DATA BLOCK –
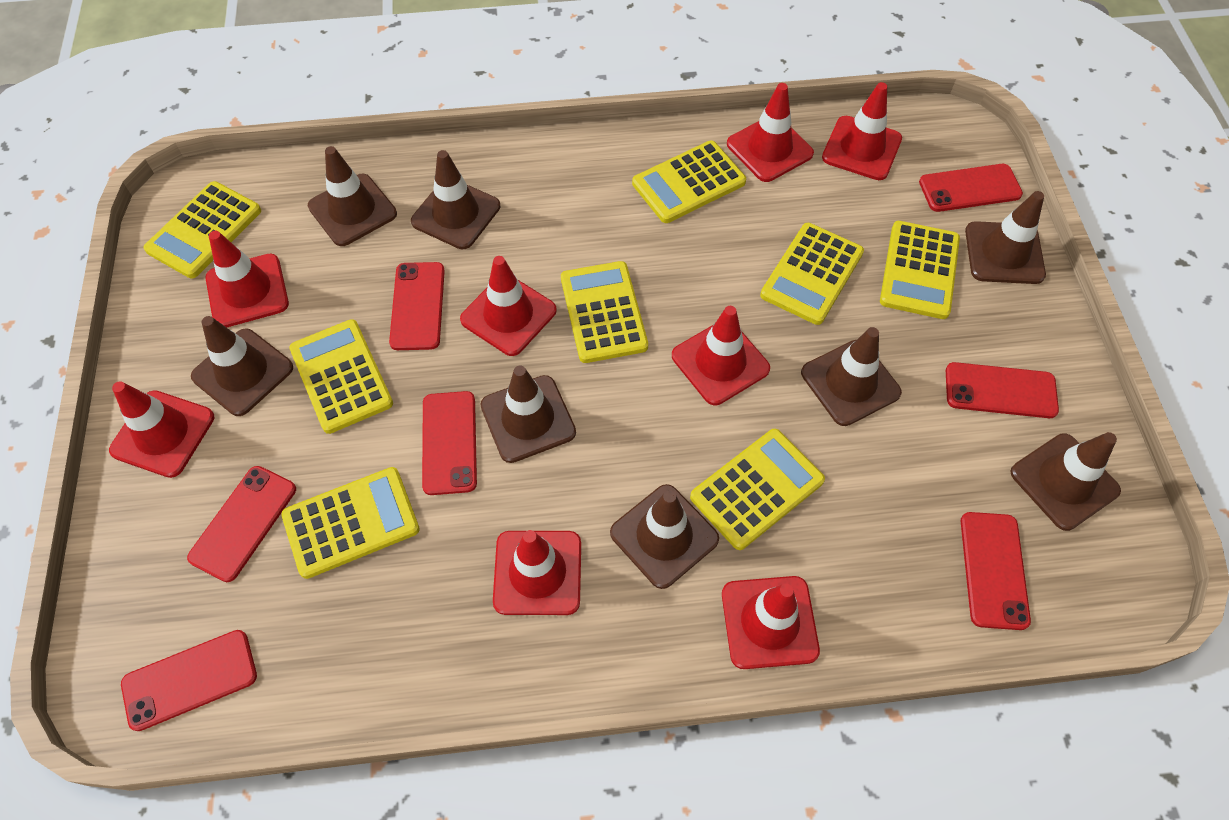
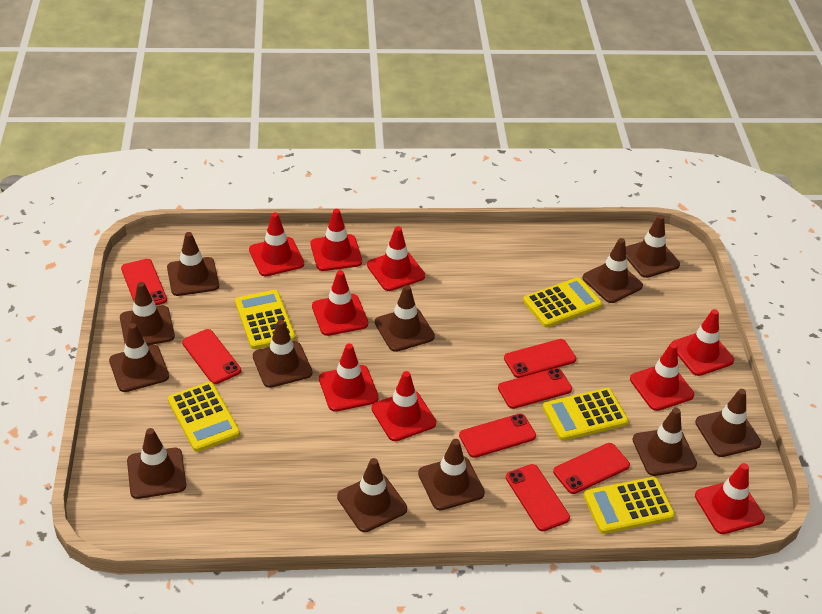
brown traffic cone: 8 -> 12
red traffic cone: 8 -> 9
yellow calculator: 8 -> 5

WORK INSTRUCTIONS –
When the word "cone" appears in a line of the listing, copy that line.

WRITTEN SOLUTION –
brown traffic cone: 8 -> 12
red traffic cone: 8 -> 9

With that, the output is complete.